**Assigned task**
Every entry below is to be copied exactly, apart from any picture it holds.

**Listed entries**
******************************

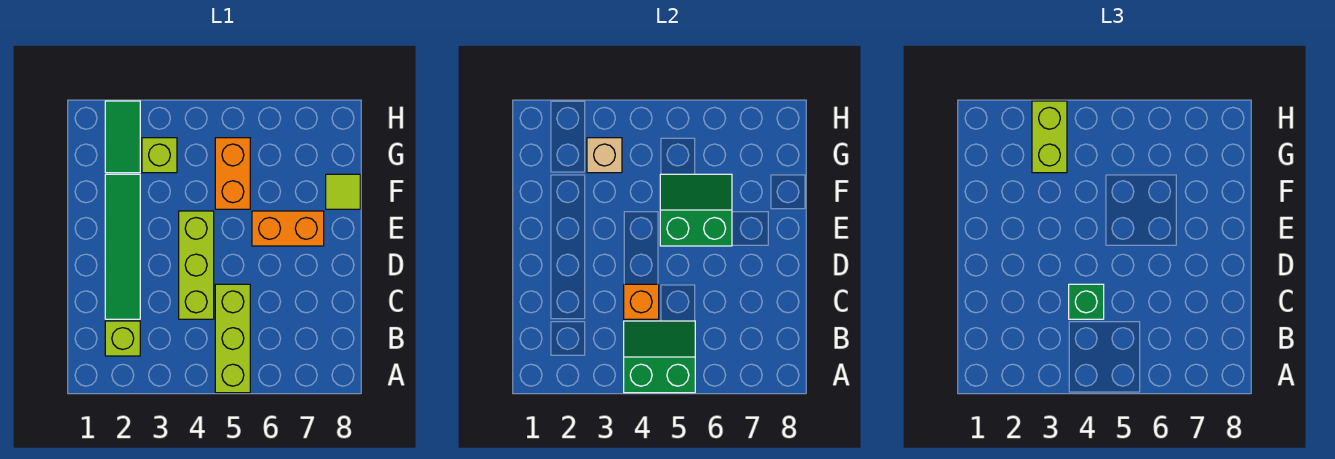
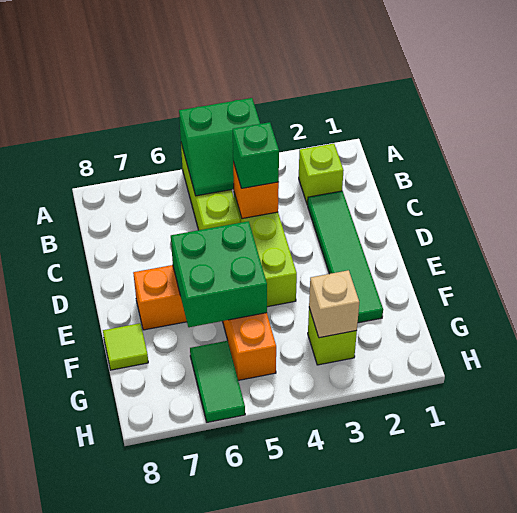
green slope E5:F6 level 2 top E -> green brick E5:F6 level 2
green tile G2:H2 level 1 -> green tile G6:H6 level 1
lime brick G3:H3 level 3 -> none

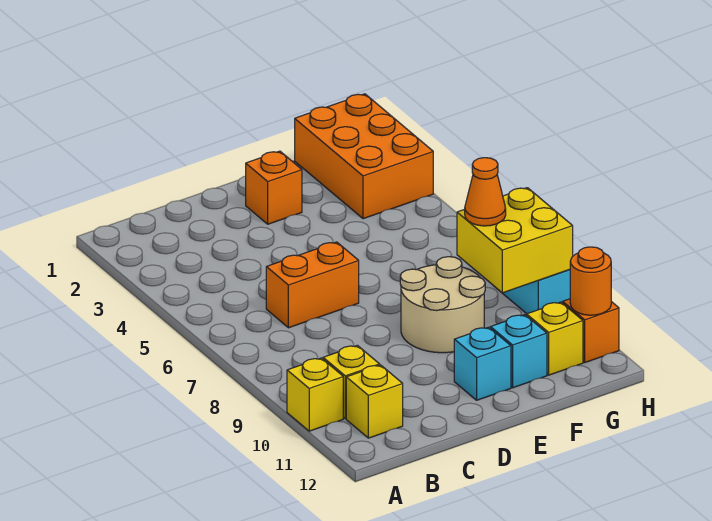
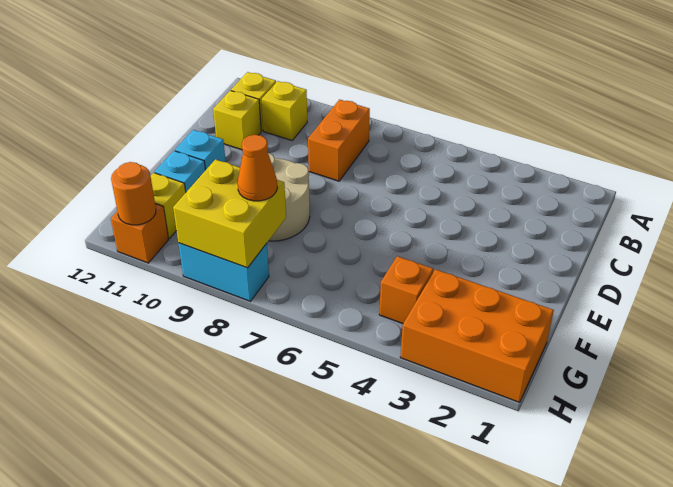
yellow brick A10 level 1 -> yellow brick C11 level 1
orange brick C6:D6 level 1 -> orange brick B8:C8 level 1
orange brick E2 level 1 -> orange brick G4 level 1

******************************

**Response**
green slope E5:F6 level 2 top E -> green brick E5:F6 level 2
green tile G2:H2 level 1 -> green tile G6:H6 level 1
lime brick G3:H3 level 3 -> none

yellow brick A10 level 1 -> yellow brick C11 level 1
orange brick C6:D6 level 1 -> orange brick B8:C8 level 1
orange brick E2 level 1 -> orange brick G4 level 1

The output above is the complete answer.